Task instructions
Only the lines from the one containing "none -> grey round brick A3 level 2" to the end of the data below belong in the answer, each repeated exactly; no pictures.

*** Begin section ***

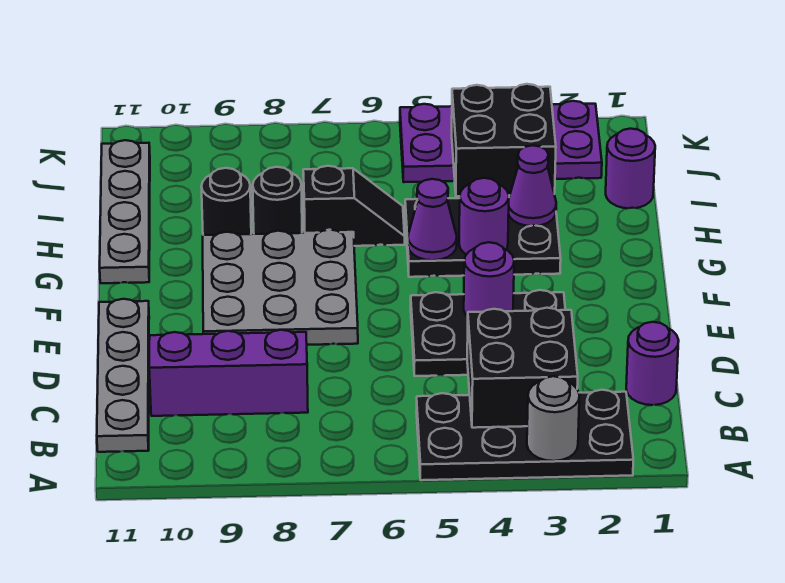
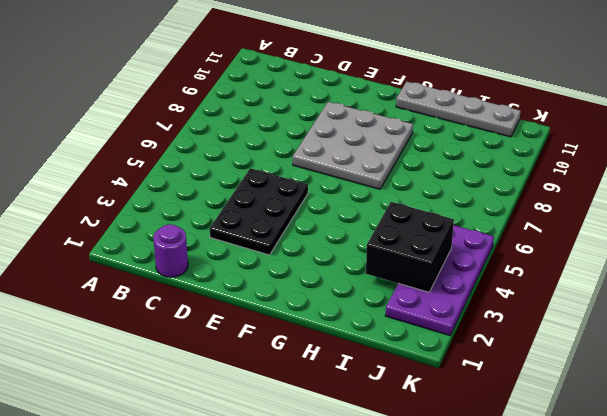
none -> black plate A2:B5 level 1
none -> grey plate B11:E11 level 1
none -> purple brick C8:C10 level 1

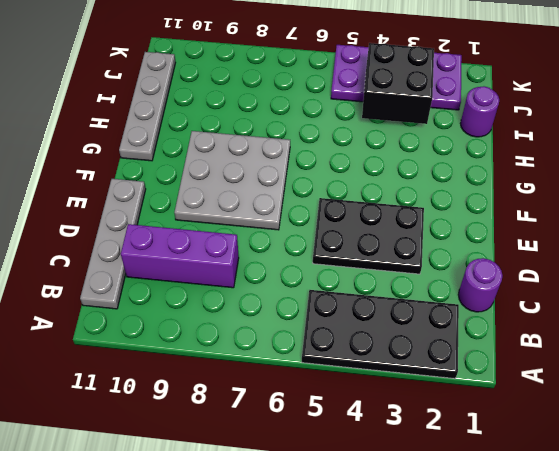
none -> black plate G3:H5 level 1
none -> black slope H6:H7 level 1 top 7
none -> black round brick H8 level 1

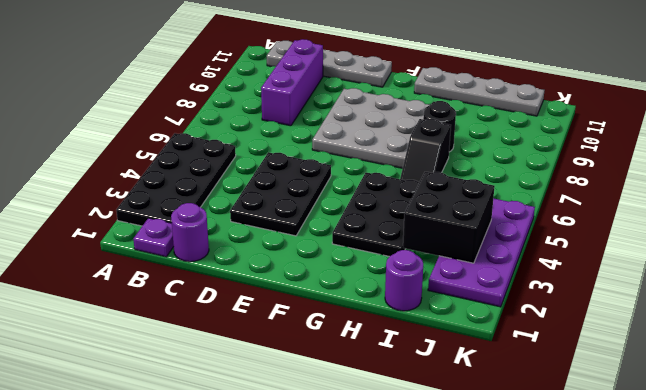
purple plate B1 level 1 -> none
none -> black round brick H9 level 1
none -> grey round brick A3 level 2
none -> black brick B3:C4 level 2

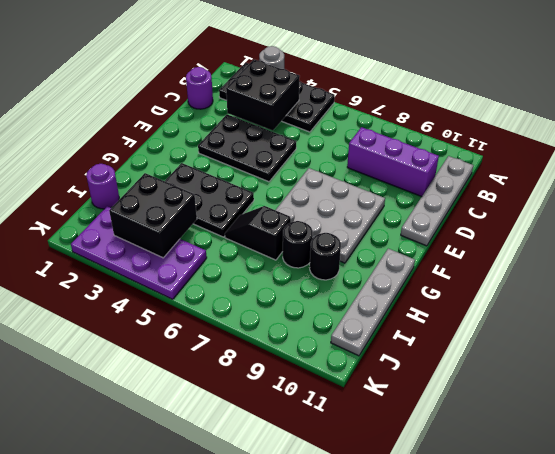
none -> purple round brick E4 level 2
none -> purple round brick G4 level 2
none -> purple cone G5 level 2

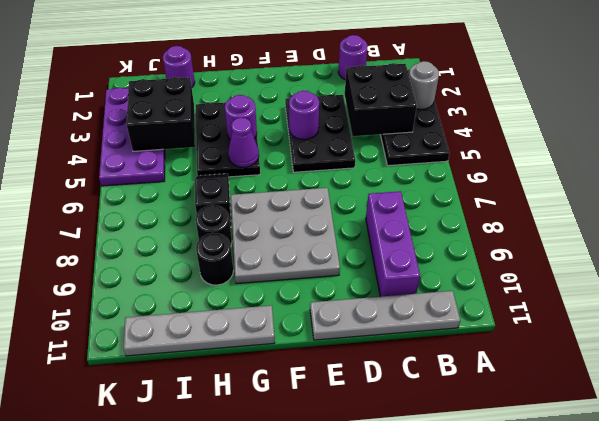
none -> purple cone H3 level 2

*** End section ***

Response to this task
none -> grey round brick A3 level 2
none -> black brick B3:C4 level 2

none -> purple round brick E4 level 2
none -> purple round brick G4 level 2
none -> purple cone G5 level 2

none -> purple cone H3 level 2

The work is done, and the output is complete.